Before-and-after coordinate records
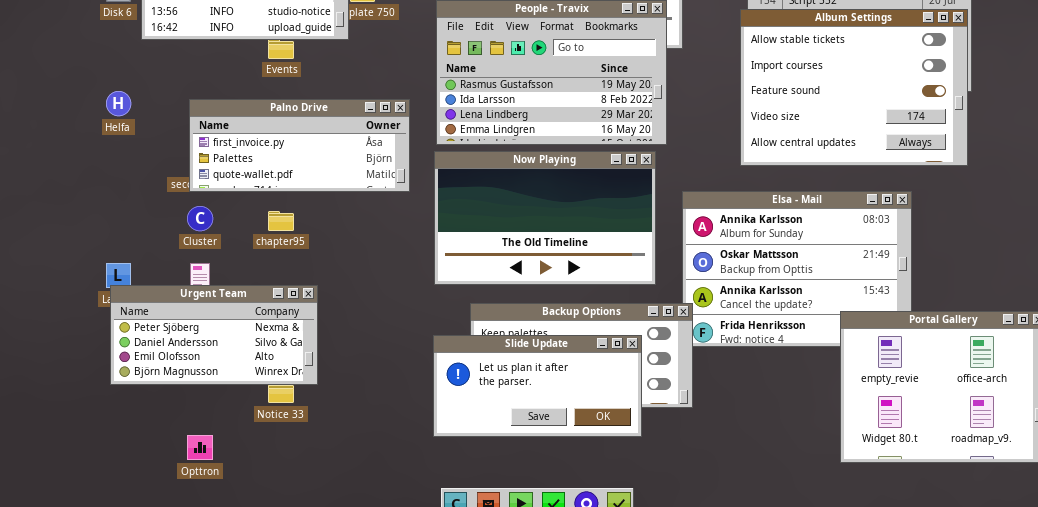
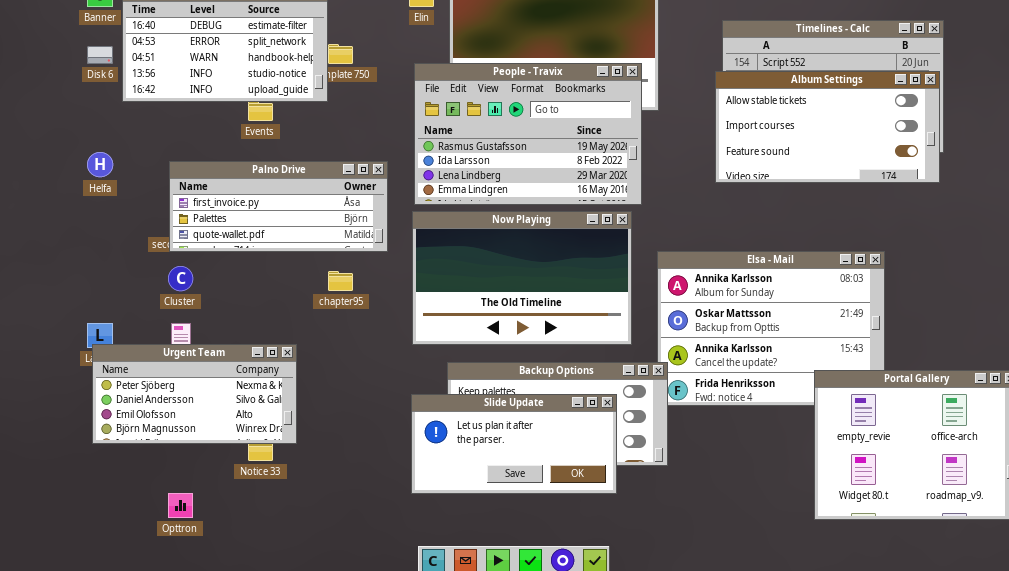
Album Settings: [740,9,968,166] -> [715,71,940,183], resized
chapter95: [268,211,294,231] -> [328,271,353,291], moved

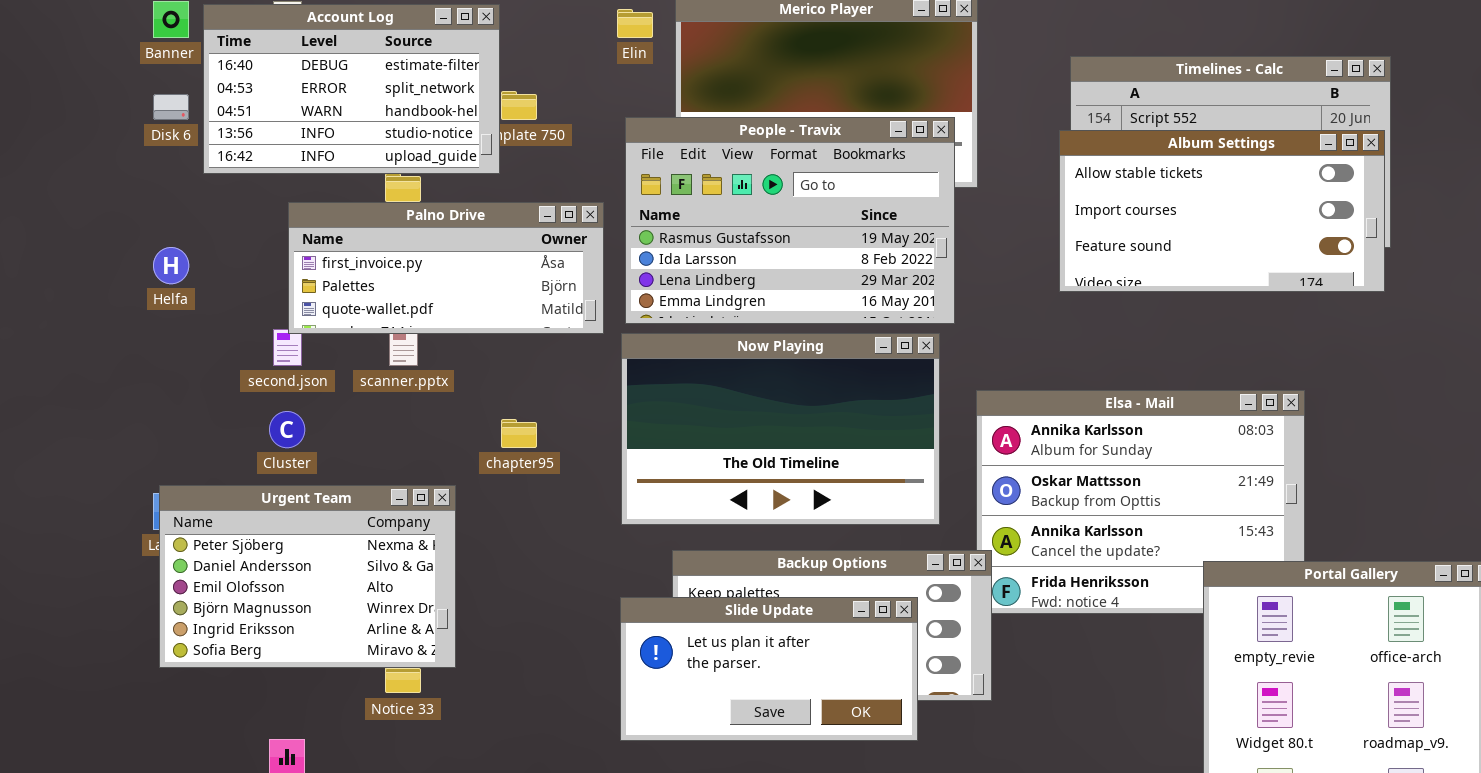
Palno Drive: [169,161,388,252] -> [288,202,604,334], moved
Urgent Team: [92,344,297,444] -> [159,485,456,668], resized

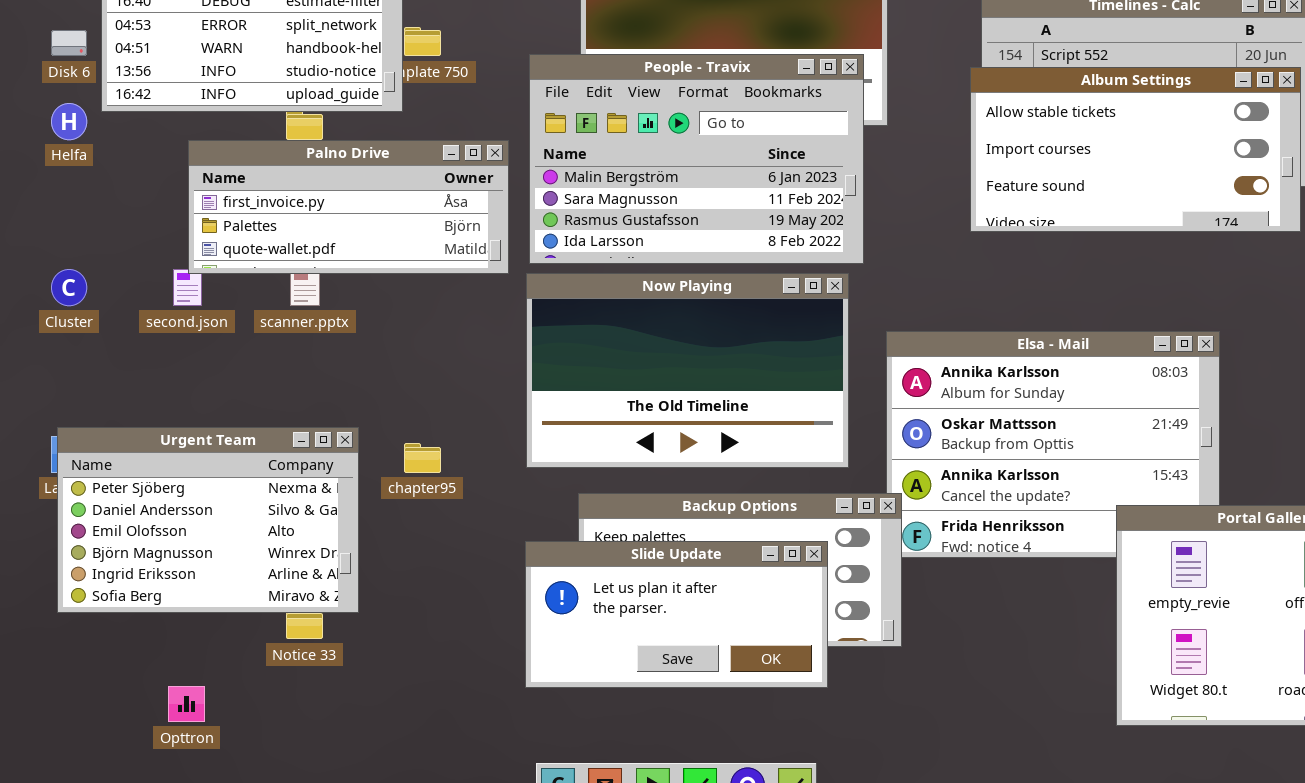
People - Travix: [625,117,955,324] -> [529,54,864,264], scrolled up 2 rows
Helfa: [153,247,189,284] -> [51,103,87,140], moved
Cluster: [269,411,305,448] -> [51,269,87,306], moved
chapter95: [501,419,537,448] -> [404,443,441,473], moved

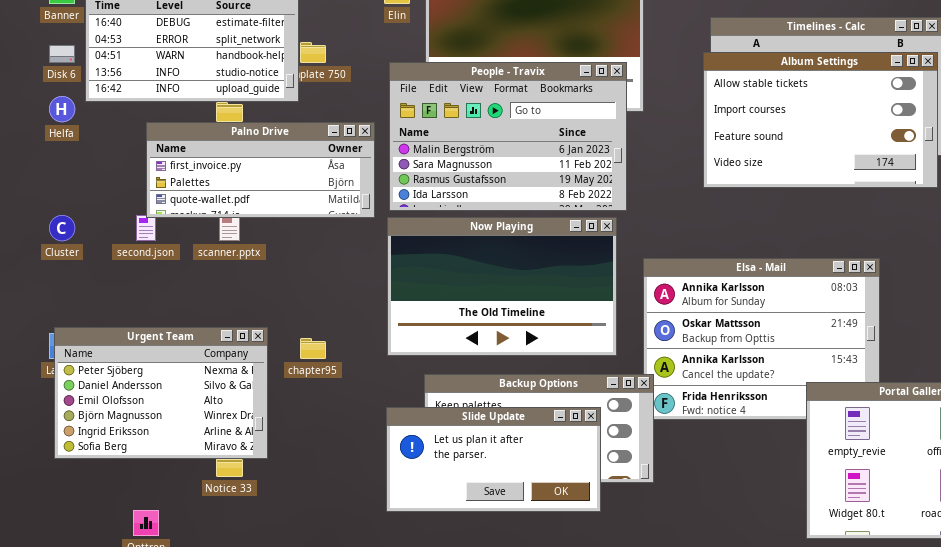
Album Settings: [970,67,1301,232] -> [703,52,938,188], resized

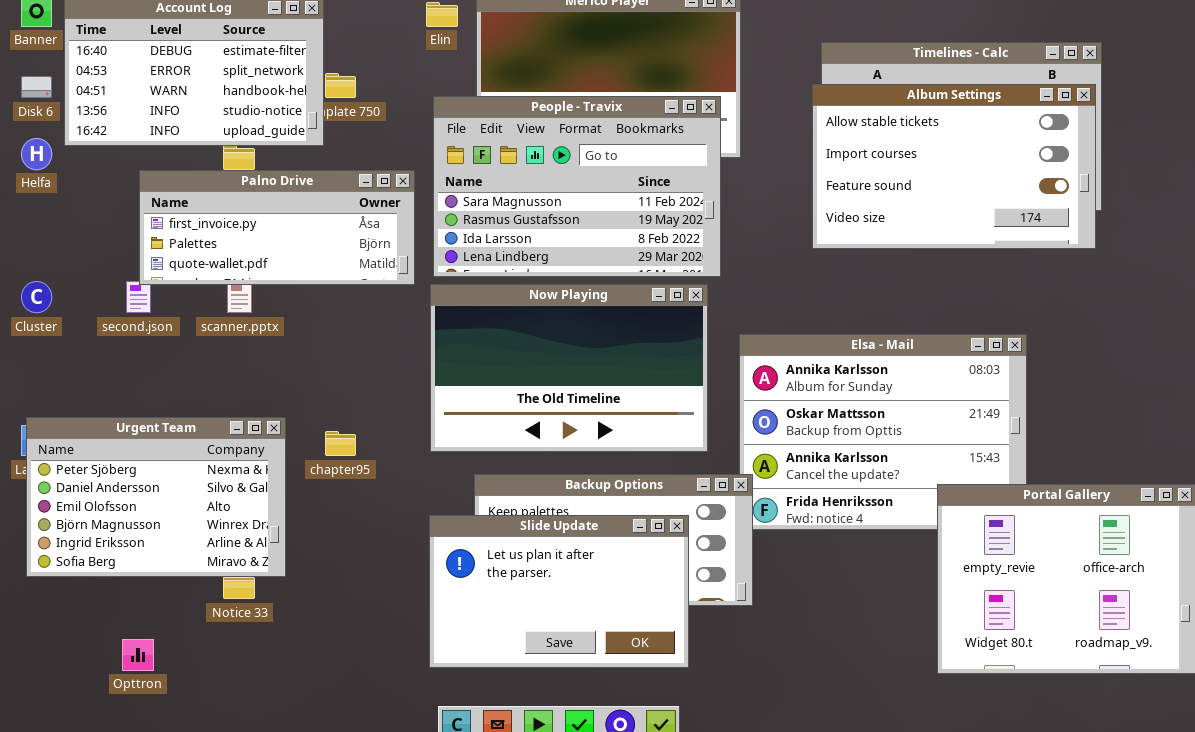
People - Travix: [389,62,627,211] -> [433,96,721,277], scrolled down 1 row
Slide Update: [386,407,601,512] -> [429,515,689,668], resized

• _TASK STATEMENT_: What you produce should repeat the data word for word while omitting all images.

• _RESPONSE TO THIS EXERCISE_:
Album Settings: [740,9,968,166] -> [715,71,940,183], resized
chapter95: [268,211,294,231] -> [328,271,353,291], moved

Palno Drive: [169,161,388,252] -> [288,202,604,334], moved
Urgent Team: [92,344,297,444] -> [159,485,456,668], resized

People - Travix: [625,117,955,324] -> [529,54,864,264], scrolled up 2 rows
Helfa: [153,247,189,284] -> [51,103,87,140], moved
Cluster: [269,411,305,448] -> [51,269,87,306], moved
chapter95: [501,419,537,448] -> [404,443,441,473], moved

Album Settings: [970,67,1301,232] -> [703,52,938,188], resized

People - Travix: [389,62,627,211] -> [433,96,721,277], scrolled down 1 row
Slide Update: [386,407,601,512] -> [429,515,689,668], resized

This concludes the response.